What you are asked to do:
For every line in the material, output its text exactly and exclude any image it holds.

START Data section

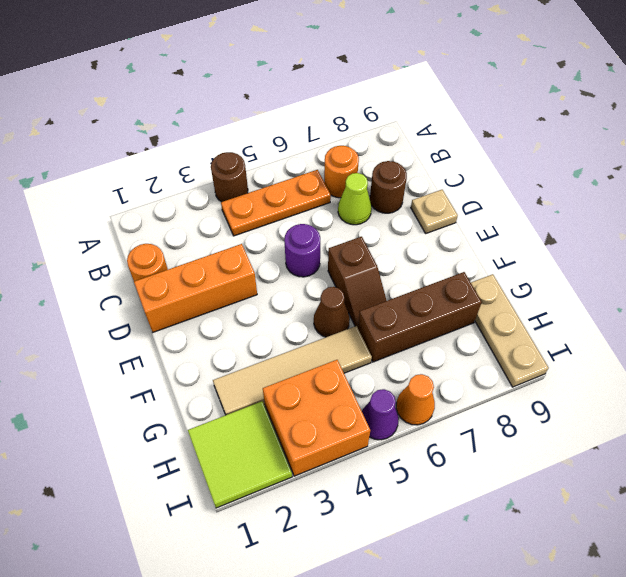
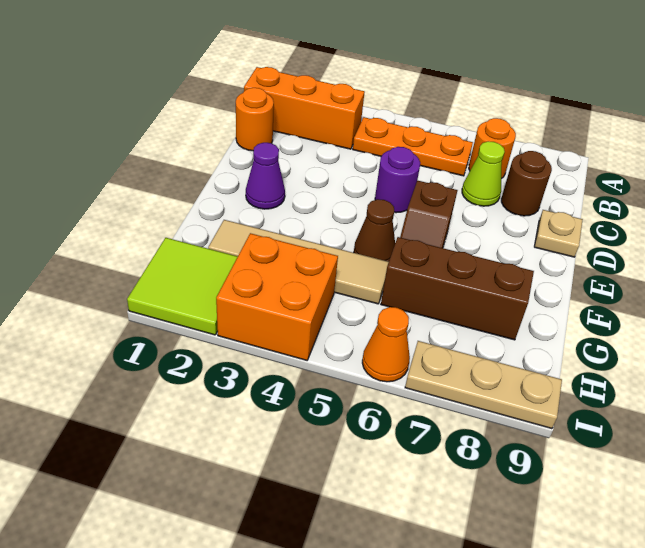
brown round brick A4 level 1 -> none
orange brick D1:D3 level 1 -> orange brick B1:B3 level 1
tan plate G9:I9 level 1 -> tan plate I7:I9 level 1
purple cone I5 level 1 -> purple cone E2 level 1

END Data section

Solution to this problem:
brown round brick A4 level 1 -> none
orange brick D1:D3 level 1 -> orange brick B1:B3 level 1
tan plate G9:I9 level 1 -> tan plate I7:I9 level 1
purple cone I5 level 1 -> purple cone E2 level 1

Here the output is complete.